TASK REQUIREMENTS.
Omit the pictures, and output the rest of the entries exactly as written.

╔══

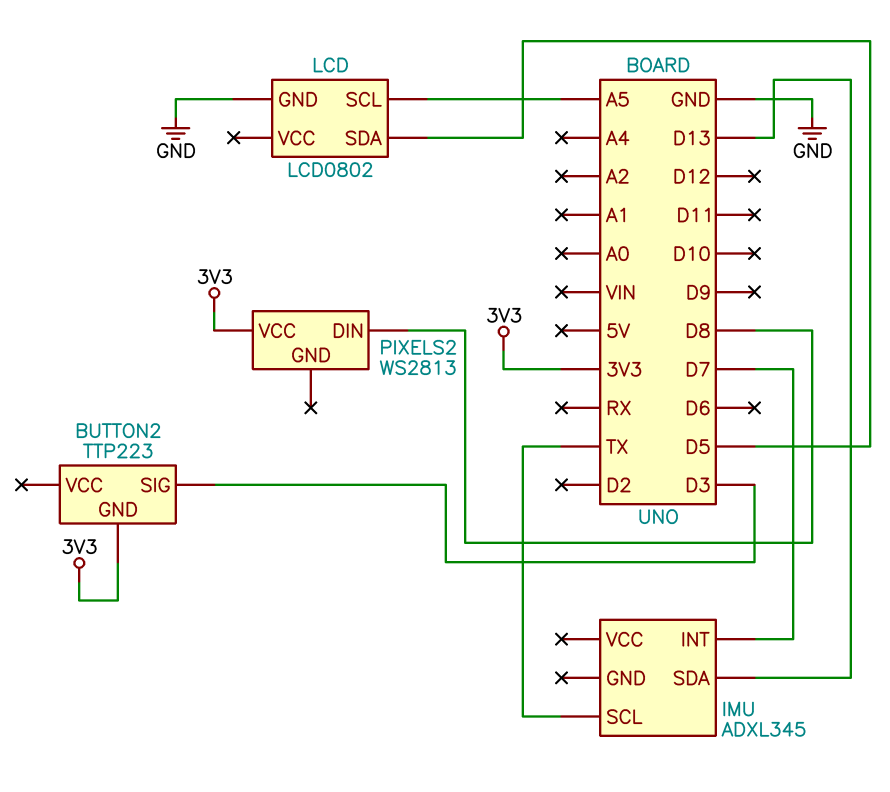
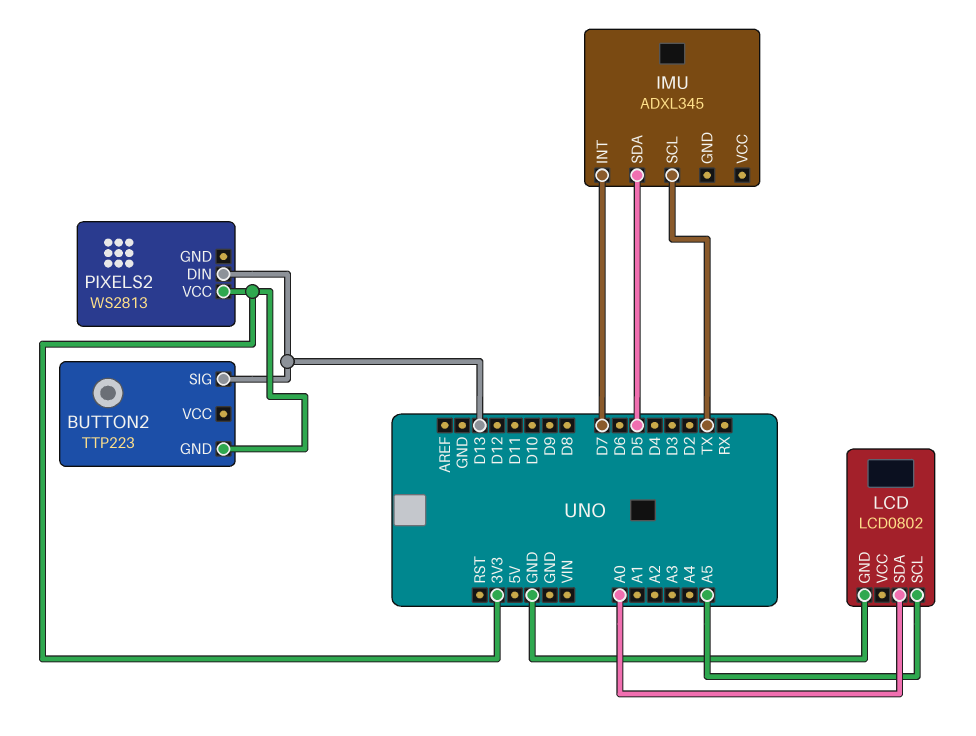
BUTTON2 pin SIG: D3 -> D13
IMU pin SDA: D13 -> D5
LCD pin SDA: D5 -> A0
PIXELS2 pin DIN: D8 -> D13

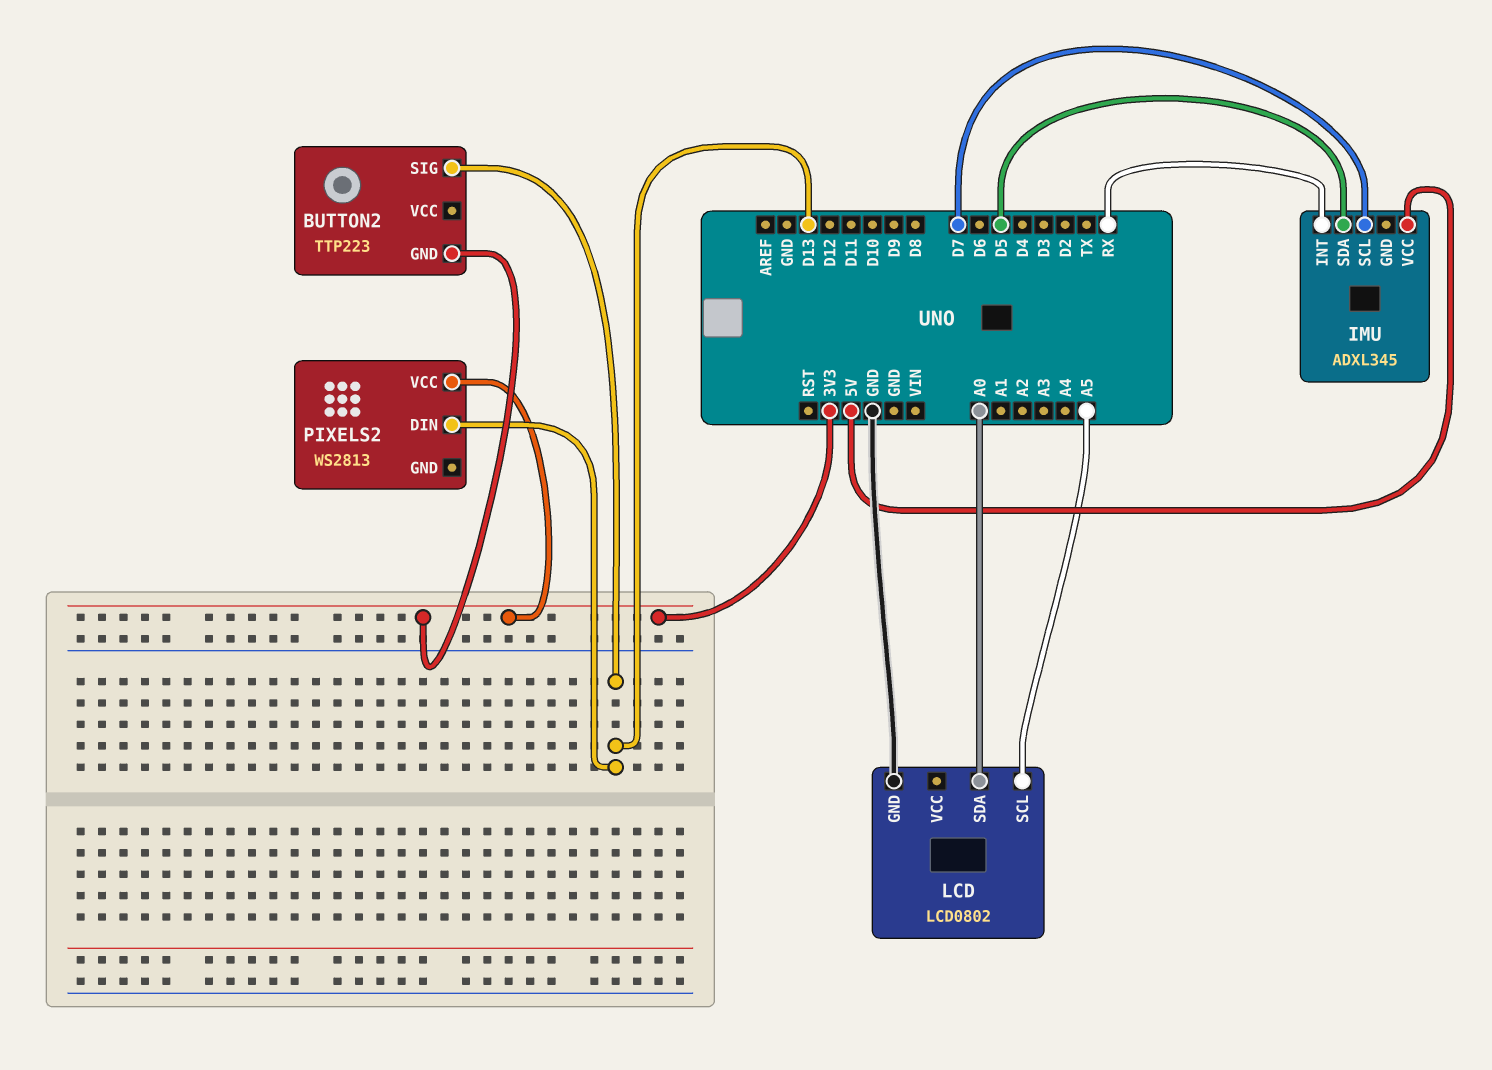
IMU pin INT: D7 -> RX
IMU pin SCL: TX -> D7
IMU pin VCC: none -> 5V

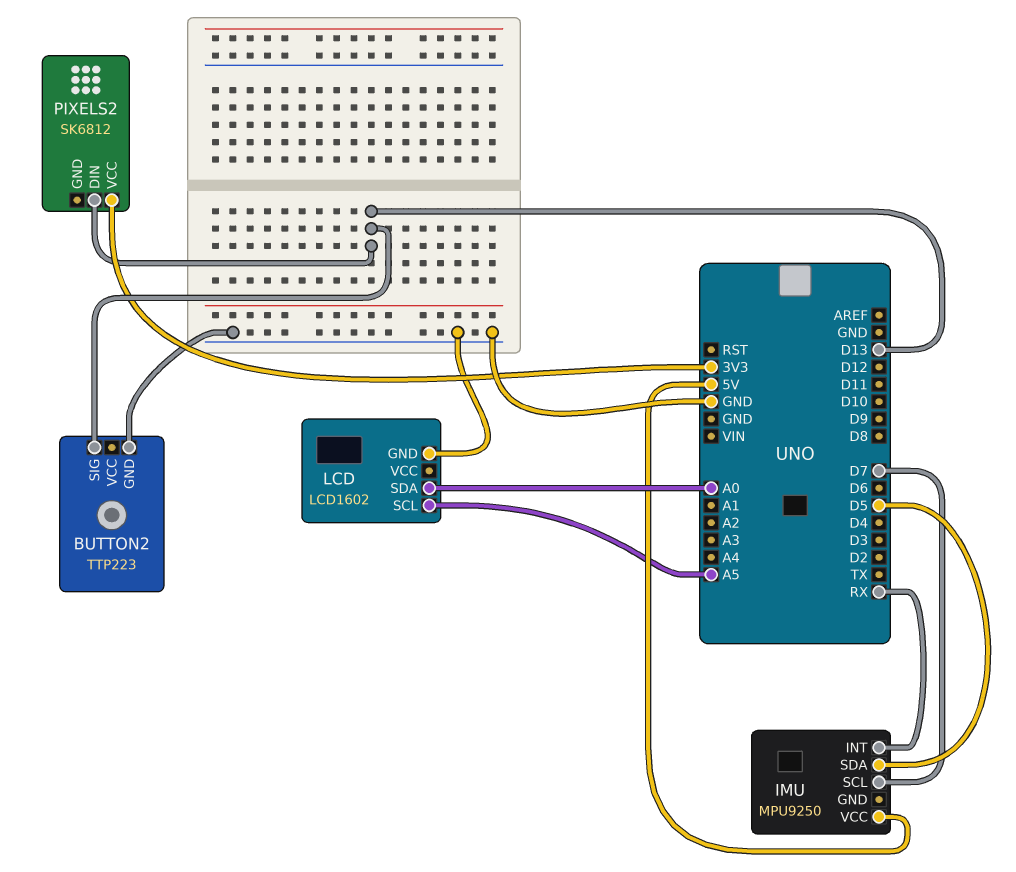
BUTTON2 pin GND: 3V3 -> GND
IMU: ADXL345 -> MPU9250
LCD: LCD0802 -> LCD1602
PIXELS2: WS2813 -> SK6812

╚══

TASK OUTPUT.
BUTTON2 pin SIG: D3 -> D13
IMU pin SDA: D13 -> D5
LCD pin SDA: D5 -> A0
PIXELS2 pin DIN: D8 -> D13

IMU pin INT: D7 -> RX
IMU pin SCL: TX -> D7
IMU pin VCC: none -> 5V

BUTTON2 pin GND: 3V3 -> GND
IMU: ADXL345 -> MPU9250
LCD: LCD0802 -> LCD1602
PIXELS2: WS2813 -> SK6812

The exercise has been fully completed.